*OBJECTIVE*.
Write out exactly the lines from the line with "masks as SVG." through the line with "Here is an image.", both ends included, and no other line.

*Data entries*.
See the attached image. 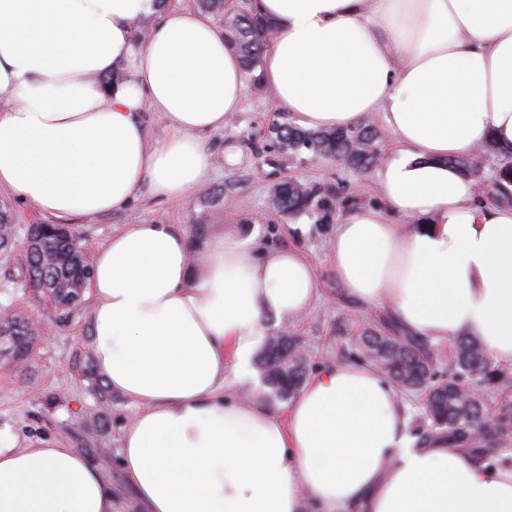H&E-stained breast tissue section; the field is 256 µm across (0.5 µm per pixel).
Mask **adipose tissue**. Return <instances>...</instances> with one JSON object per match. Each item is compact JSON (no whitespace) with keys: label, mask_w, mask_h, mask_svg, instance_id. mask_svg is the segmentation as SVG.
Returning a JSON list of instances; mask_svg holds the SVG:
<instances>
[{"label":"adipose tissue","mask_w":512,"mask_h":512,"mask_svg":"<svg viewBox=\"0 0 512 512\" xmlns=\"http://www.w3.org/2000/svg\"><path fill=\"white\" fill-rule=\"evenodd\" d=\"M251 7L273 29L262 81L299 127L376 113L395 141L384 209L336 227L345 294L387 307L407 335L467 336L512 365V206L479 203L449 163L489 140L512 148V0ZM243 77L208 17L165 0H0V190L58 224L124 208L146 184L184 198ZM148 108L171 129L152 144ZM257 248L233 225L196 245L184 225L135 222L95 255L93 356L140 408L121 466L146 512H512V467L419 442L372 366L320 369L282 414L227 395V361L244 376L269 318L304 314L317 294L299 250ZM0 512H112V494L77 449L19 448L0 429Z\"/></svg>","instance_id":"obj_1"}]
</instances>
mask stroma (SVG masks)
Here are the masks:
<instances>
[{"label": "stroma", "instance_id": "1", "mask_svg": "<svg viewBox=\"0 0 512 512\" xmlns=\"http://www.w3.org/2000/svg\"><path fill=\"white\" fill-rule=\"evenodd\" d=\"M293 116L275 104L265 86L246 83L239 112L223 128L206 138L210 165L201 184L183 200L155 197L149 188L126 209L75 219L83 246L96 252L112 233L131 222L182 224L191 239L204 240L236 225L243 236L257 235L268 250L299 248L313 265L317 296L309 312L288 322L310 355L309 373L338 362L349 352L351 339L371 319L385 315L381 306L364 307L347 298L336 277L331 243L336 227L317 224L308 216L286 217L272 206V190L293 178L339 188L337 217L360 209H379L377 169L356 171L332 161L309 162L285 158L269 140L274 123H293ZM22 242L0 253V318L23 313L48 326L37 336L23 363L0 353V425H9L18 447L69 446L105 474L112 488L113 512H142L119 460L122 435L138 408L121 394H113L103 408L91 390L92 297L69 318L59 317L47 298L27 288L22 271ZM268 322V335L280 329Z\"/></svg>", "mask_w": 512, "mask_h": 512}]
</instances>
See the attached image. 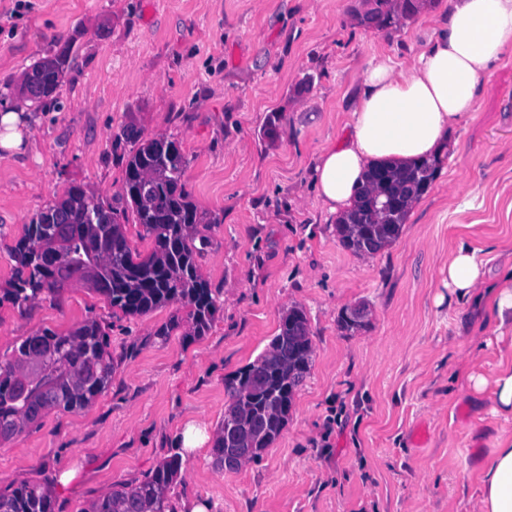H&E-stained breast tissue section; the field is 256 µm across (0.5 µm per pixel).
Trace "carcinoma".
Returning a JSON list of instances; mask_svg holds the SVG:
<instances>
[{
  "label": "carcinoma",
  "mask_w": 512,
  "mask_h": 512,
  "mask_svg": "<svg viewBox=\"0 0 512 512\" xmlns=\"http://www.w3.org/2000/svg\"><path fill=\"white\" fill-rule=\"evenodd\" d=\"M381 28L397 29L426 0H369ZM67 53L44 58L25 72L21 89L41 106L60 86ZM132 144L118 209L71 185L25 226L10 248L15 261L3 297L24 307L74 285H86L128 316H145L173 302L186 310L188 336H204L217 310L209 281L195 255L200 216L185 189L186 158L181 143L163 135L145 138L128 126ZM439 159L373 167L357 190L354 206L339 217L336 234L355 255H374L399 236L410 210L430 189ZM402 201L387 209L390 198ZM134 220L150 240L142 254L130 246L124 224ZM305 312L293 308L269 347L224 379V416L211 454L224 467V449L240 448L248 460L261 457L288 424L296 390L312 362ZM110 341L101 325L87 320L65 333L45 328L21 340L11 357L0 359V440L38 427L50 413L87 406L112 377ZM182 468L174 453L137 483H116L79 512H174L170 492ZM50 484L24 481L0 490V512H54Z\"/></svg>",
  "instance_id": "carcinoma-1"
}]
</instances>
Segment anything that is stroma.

--

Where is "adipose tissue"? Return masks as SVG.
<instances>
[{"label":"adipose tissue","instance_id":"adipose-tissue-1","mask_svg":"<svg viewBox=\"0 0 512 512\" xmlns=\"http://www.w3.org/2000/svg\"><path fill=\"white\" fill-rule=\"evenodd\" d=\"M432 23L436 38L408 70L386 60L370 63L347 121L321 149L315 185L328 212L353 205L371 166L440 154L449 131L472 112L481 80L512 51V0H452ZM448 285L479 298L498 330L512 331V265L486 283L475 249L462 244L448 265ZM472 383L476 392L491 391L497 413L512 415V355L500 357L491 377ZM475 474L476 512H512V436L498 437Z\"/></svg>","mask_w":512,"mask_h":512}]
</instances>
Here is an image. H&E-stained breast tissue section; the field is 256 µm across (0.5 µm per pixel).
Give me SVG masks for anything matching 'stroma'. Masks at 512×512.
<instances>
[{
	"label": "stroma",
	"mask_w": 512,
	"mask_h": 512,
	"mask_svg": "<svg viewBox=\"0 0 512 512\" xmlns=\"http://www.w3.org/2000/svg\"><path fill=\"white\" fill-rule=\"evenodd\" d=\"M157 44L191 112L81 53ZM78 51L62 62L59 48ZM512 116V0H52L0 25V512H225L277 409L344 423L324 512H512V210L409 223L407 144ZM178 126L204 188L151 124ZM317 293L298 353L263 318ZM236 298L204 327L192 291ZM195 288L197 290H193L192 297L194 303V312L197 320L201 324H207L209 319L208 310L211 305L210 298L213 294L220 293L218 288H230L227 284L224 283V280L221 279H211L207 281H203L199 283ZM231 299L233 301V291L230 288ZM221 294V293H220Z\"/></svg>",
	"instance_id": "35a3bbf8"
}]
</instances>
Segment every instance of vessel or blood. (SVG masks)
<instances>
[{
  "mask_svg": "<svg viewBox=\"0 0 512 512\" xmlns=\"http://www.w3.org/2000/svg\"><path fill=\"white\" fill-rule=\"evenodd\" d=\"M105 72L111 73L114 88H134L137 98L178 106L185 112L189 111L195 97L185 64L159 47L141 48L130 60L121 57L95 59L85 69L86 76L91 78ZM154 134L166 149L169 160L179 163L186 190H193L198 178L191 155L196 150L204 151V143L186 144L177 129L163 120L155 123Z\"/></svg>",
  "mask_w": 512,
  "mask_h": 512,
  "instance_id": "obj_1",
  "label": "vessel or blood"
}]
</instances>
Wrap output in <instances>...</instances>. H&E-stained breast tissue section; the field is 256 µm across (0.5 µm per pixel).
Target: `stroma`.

*TASK SOLUTION*.
Where is "adipose tissue"? Return masks as SVG.
<instances>
[{"label":"adipose tissue","instance_id":"adipose-tissue-1","mask_svg":"<svg viewBox=\"0 0 512 512\" xmlns=\"http://www.w3.org/2000/svg\"><path fill=\"white\" fill-rule=\"evenodd\" d=\"M432 23L436 38L408 70L386 60L370 63L347 121L321 149L315 185L328 212L353 205L371 166L440 154L449 131L472 112L481 80L512 51V0H452ZM448 285L479 298L498 330L512 331V265L486 283L475 249L462 244L448 265ZM472 383L476 392L491 391L497 413L512 415V355L500 357L491 377ZM475 474L476 512H512V436L498 437Z\"/></svg>","mask_w":512,"mask_h":512}]
</instances>
Here is an image. H&E-stained breast tissue section; the field is 256 µm across (0.5 µm per pixel).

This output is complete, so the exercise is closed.